[Collected data entries]
----------------------------------------
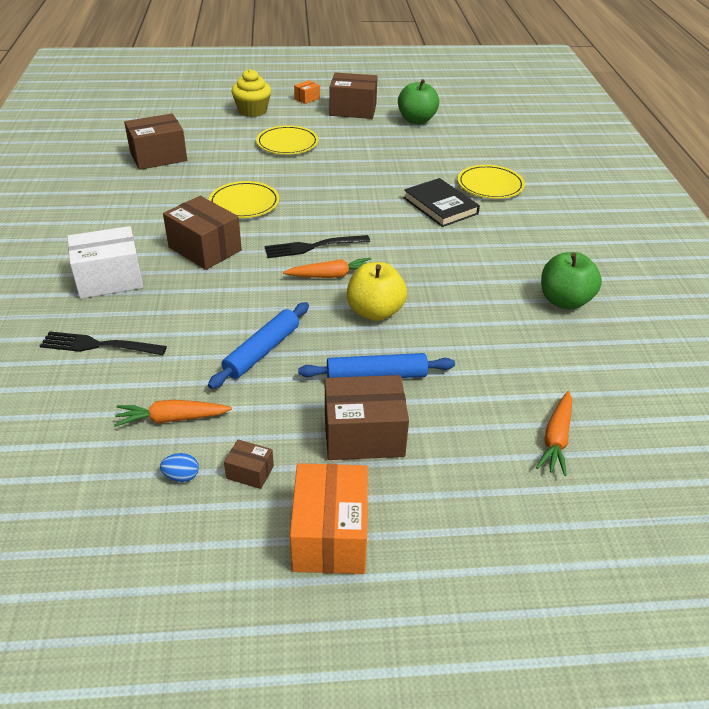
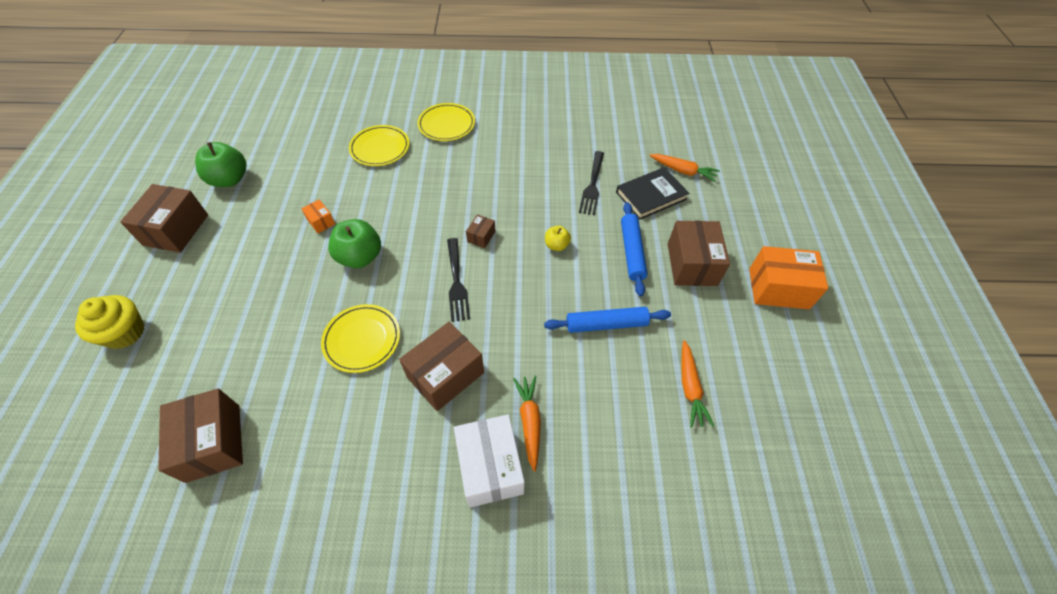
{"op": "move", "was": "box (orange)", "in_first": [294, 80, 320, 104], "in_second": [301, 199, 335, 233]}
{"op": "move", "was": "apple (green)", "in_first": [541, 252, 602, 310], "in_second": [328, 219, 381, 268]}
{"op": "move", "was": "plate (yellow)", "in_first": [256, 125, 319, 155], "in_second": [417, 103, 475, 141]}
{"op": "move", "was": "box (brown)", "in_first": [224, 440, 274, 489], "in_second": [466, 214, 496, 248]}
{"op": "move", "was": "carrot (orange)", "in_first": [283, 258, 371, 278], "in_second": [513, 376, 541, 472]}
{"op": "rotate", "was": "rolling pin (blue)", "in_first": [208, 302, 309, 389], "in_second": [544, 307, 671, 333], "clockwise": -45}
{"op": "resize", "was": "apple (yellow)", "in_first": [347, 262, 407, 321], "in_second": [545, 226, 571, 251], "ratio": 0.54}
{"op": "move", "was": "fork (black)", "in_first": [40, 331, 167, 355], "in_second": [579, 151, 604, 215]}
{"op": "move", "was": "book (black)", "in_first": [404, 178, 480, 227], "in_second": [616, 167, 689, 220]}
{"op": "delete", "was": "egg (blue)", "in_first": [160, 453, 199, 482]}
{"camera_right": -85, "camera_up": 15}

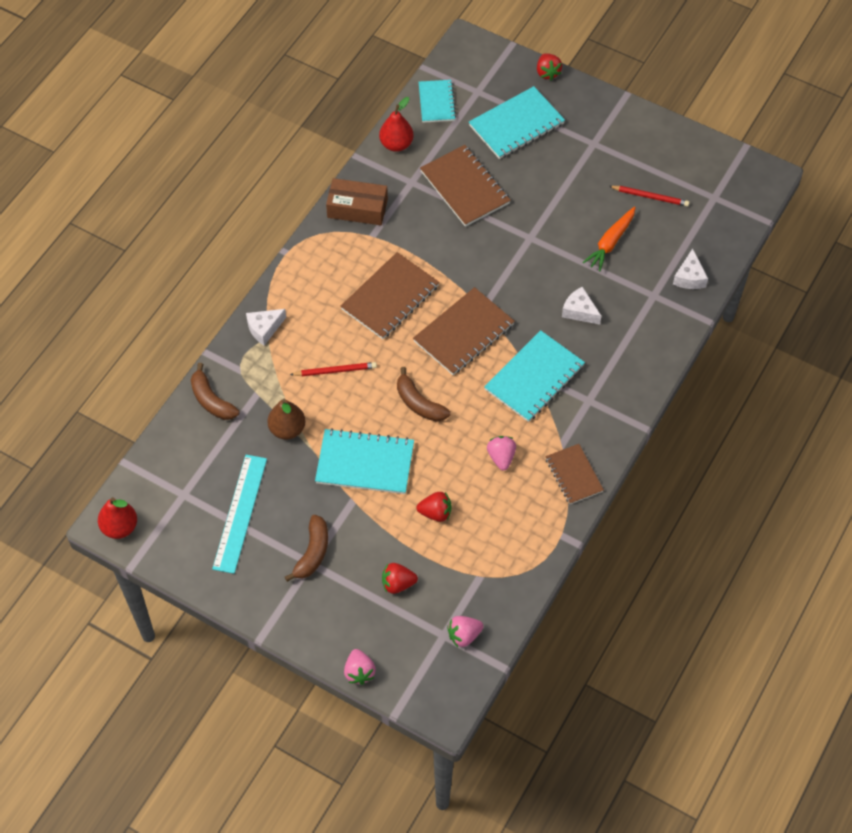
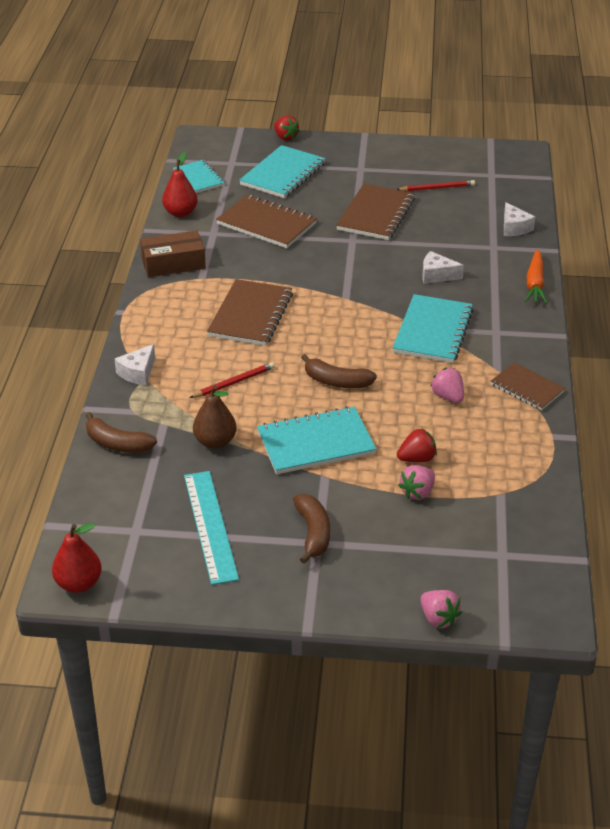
{"op": "move", "was": "notebook (brown)", "in_first": [413, 287, 515, 375], "in_second": [336, 184, 415, 240]}
{"op": "move", "was": "strawberry (pink)", "in_first": [447, 616, 484, 647], "in_second": [398, 465, 435, 500]}
{"op": "move", "was": "carrot (orange)", "in_first": [583, 206, 635, 272], "in_second": [525, 249, 547, 304]}
{"op": "delete", "was": "strawberry (red)", "in_first": [382, 563, 418, 594]}
{"camera_right": -25, "camera_up": -20}

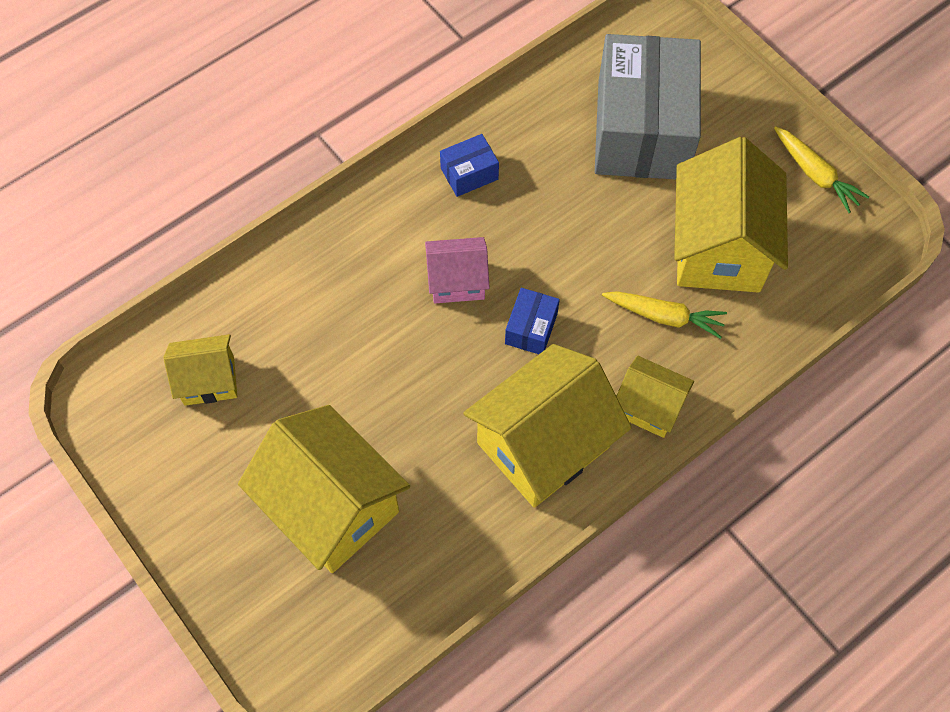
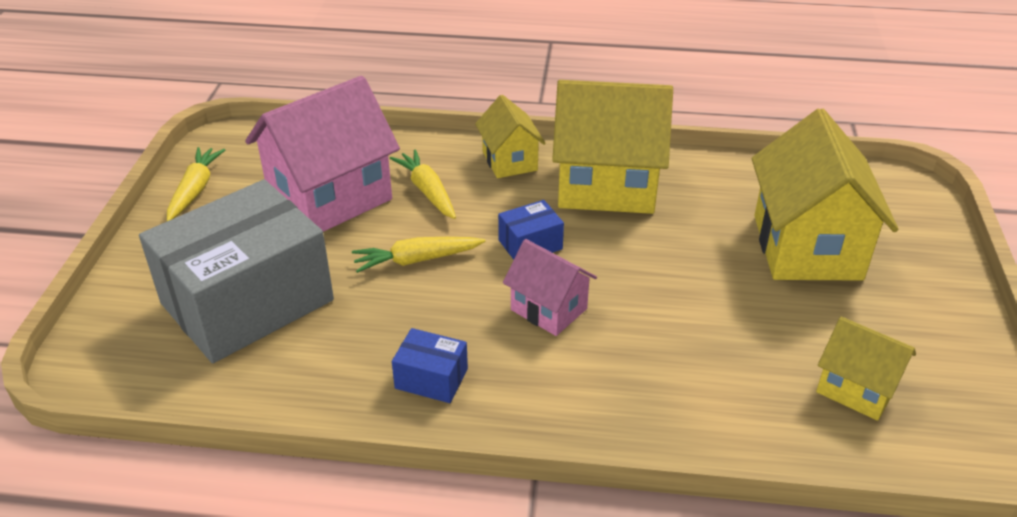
{"op": "recolor", "was": "house (yellow)", "now": "house (pink)", "in_first": [674, 137, 788, 293], "in_second": [245, 76, 400, 232]}
{"op": "insert", "now": "carrot (yellow)", "in_second": [352, 237, 485, 273]}
{"camera_right": -135, "camera_up": -25}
----------------------------------------
The data above must be written out again without alteration, and the pictures in them must be excluded.

{"op": "move", "was": "box (orange)", "in_first": [294, 80, 320, 104], "in_second": [301, 199, 335, 233]}
{"op": "move", "was": "apple (green)", "in_first": [541, 252, 602, 310], "in_second": [328, 219, 381, 268]}
{"op": "move", "was": "plate (yellow)", "in_first": [256, 125, 319, 155], "in_second": [417, 103, 475, 141]}
{"op": "move", "was": "box (brown)", "in_first": [224, 440, 274, 489], "in_second": [466, 214, 496, 248]}
{"op": "move", "was": "carrot (orange)", "in_first": [283, 258, 371, 278], "in_second": [513, 376, 541, 472]}
{"op": "rotate", "was": "rolling pin (blue)", "in_first": [208, 302, 309, 389], "in_second": [544, 307, 671, 333], "clockwise": -45}
{"op": "resize", "was": "apple (yellow)", "in_first": [347, 262, 407, 321], "in_second": [545, 226, 571, 251], "ratio": 0.54}
{"op": "move", "was": "fork (black)", "in_first": [40, 331, 167, 355], "in_second": [579, 151, 604, 215]}
{"op": "move", "was": "book (black)", "in_first": [404, 178, 480, 227], "in_second": [616, 167, 689, 220]}
{"op": "delete", "was": "egg (blue)", "in_first": [160, 453, 199, 482]}
{"camera_right": -85, "camera_up": 15}

{"op": "move", "was": "notebook (brown)", "in_first": [413, 287, 515, 375], "in_second": [336, 184, 415, 240]}
{"op": "move", "was": "strawberry (pink)", "in_first": [447, 616, 484, 647], "in_second": [398, 465, 435, 500]}
{"op": "move", "was": "carrot (orange)", "in_first": [583, 206, 635, 272], "in_second": [525, 249, 547, 304]}
{"op": "delete", "was": "strawberry (red)", "in_first": [382, 563, 418, 594]}
{"camera_right": -25, "camera_up": -20}

{"op": "recolor", "was": "house (yellow)", "now": "house (pink)", "in_first": [674, 137, 788, 293], "in_second": [245, 76, 400, 232]}
{"op": "insert", "now": "carrot (yellow)", "in_second": [352, 237, 485, 273]}
{"camera_right": -135, "camera_up": -25}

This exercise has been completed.